Nothing outside the range below should be printed. Output exactly the lines from the line with "C1: 68pF (GND, N9) -> 100pF (GND, N9)" to the line with "C5: none -> 330pF (GND, N15)", both included.

(Recorded data)
○ ○ ○ ○ ○ ○ ○

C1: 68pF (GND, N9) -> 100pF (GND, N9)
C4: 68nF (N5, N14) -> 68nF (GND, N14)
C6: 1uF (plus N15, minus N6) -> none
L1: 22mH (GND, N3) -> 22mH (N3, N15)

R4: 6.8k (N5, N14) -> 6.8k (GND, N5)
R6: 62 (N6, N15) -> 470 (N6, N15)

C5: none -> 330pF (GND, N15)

○ ○ ○ ○ ○ ○ ○

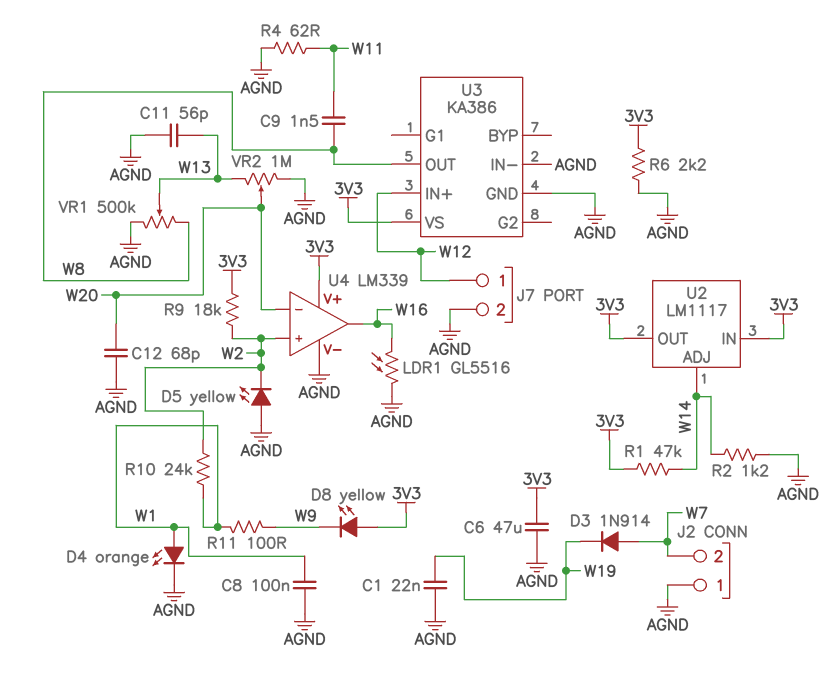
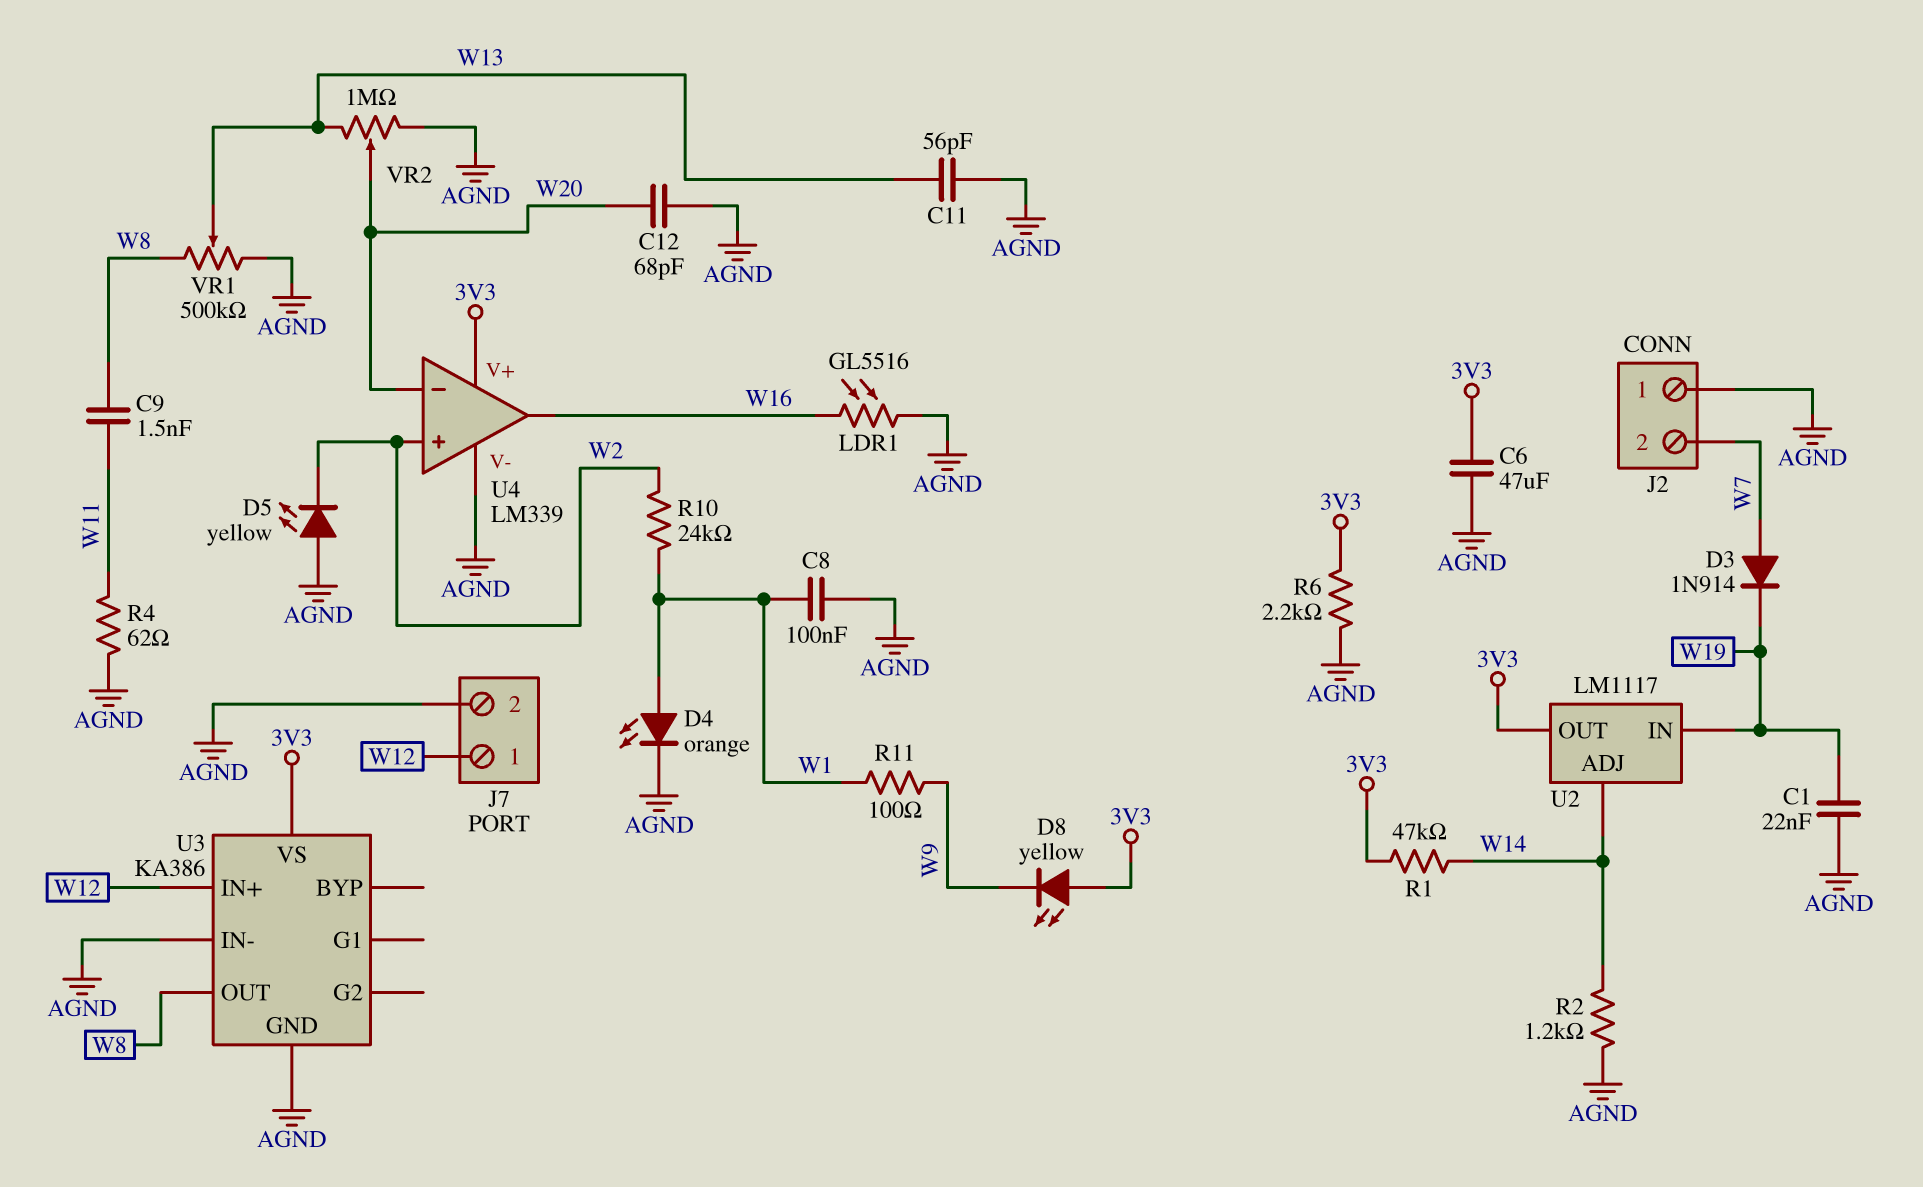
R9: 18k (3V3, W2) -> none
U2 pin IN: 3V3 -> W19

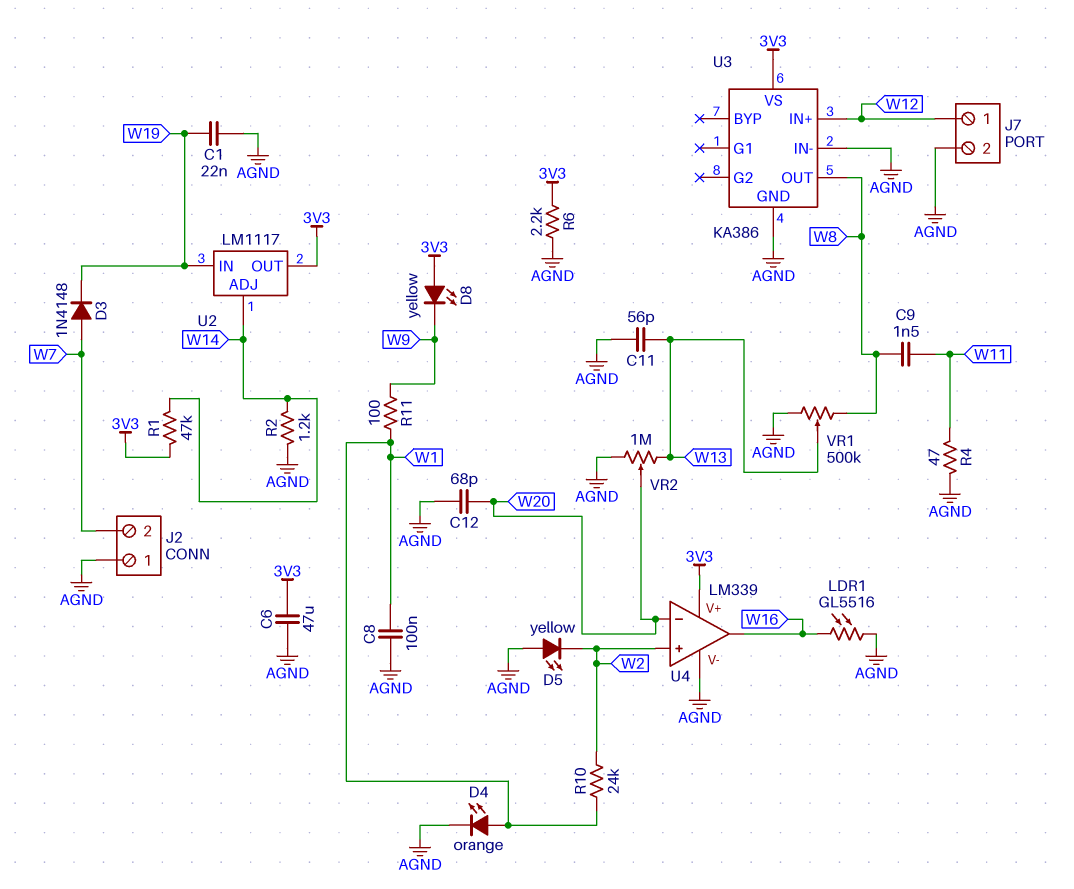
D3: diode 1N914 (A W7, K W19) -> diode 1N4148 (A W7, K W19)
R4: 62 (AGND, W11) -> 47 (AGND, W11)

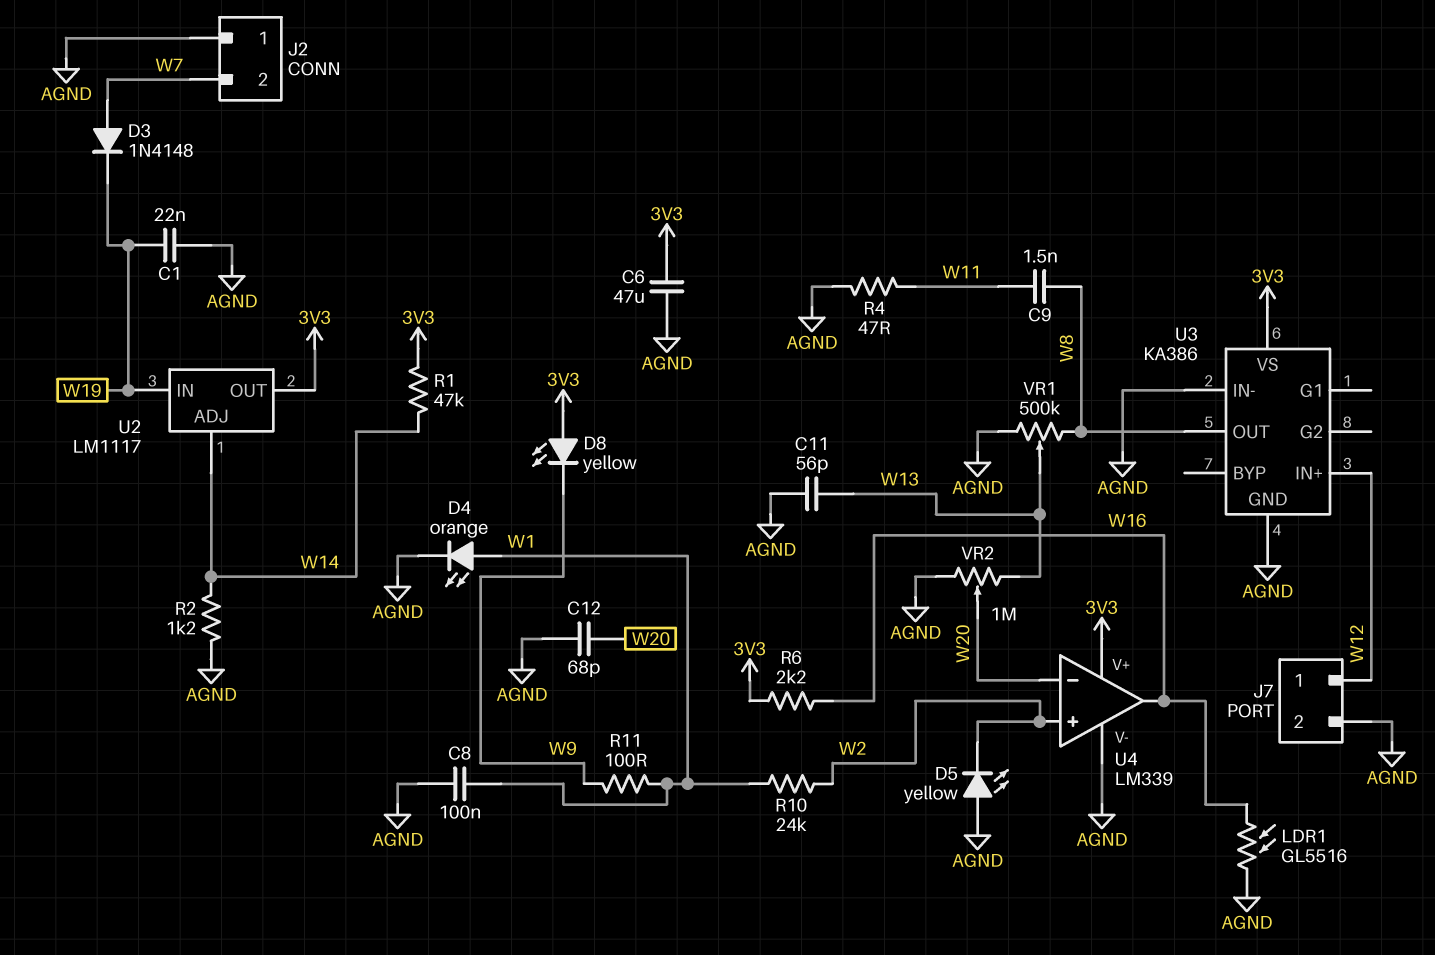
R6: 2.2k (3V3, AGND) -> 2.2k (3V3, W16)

○ ○ ○ ○ ○ ○ ○

**Response to this exercise**:
C1: 68pF (GND, N9) -> 100pF (GND, N9)
C4: 68nF (N5, N14) -> 68nF (GND, N14)
C6: 1uF (plus N15, minus N6) -> none
L1: 22mH (GND, N3) -> 22mH (N3, N15)

R4: 6.8k (N5, N14) -> 6.8k (GND, N5)
R6: 62 (N6, N15) -> 470 (N6, N15)

C5: none -> 330pF (GND, N15)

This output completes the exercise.